## Data to examine

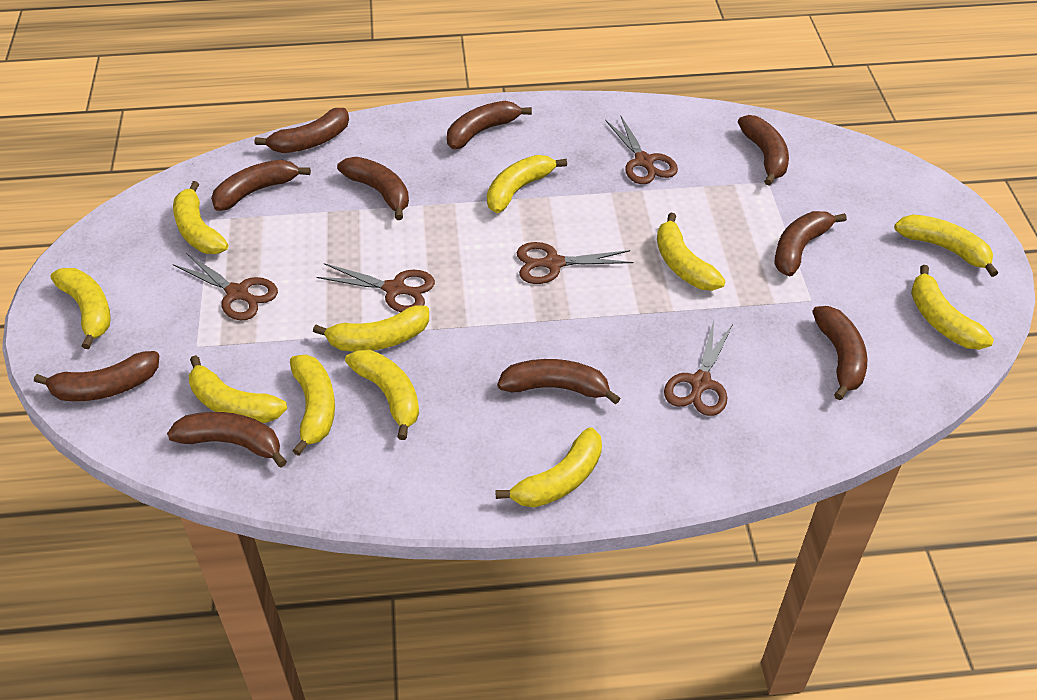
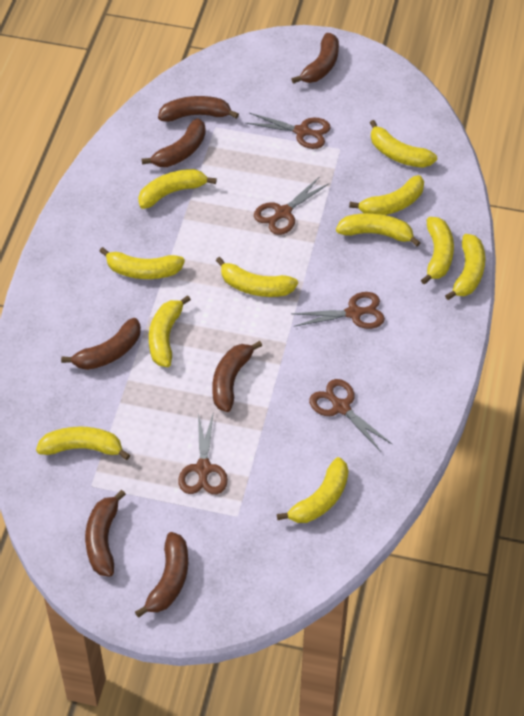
brown banana: 10 -> 7

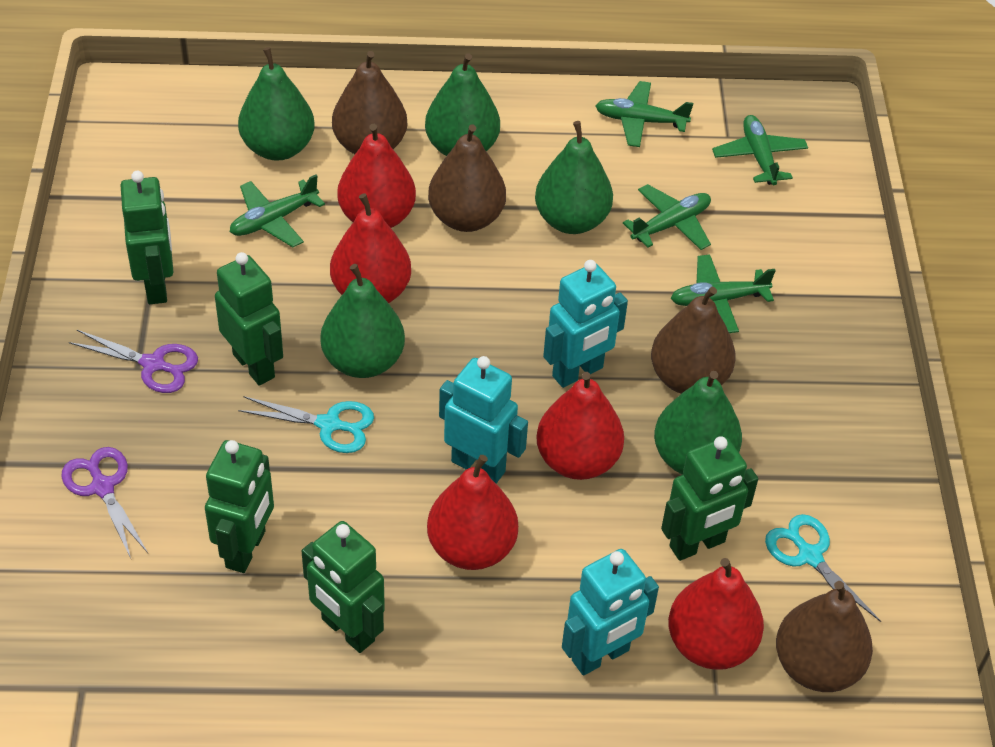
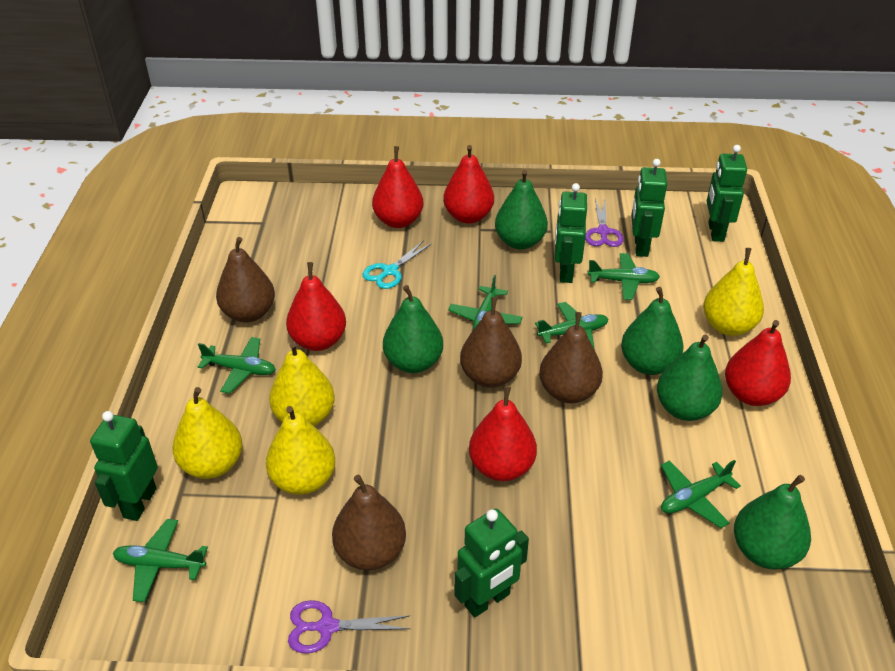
green plane: 5 -> 6
turquoise robot: 3 -> 0
turquoise scissors: 2 -> 1
yellow pear: 0 -> 4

## What to work on
Word for word, write out the whole listing, keeping none of the pictures.

## Reply to the exercise
brown banana: 10 -> 7

green plane: 5 -> 6
turquoise robot: 3 -> 0
turquoise scissors: 2 -> 1
yellow pear: 0 -> 4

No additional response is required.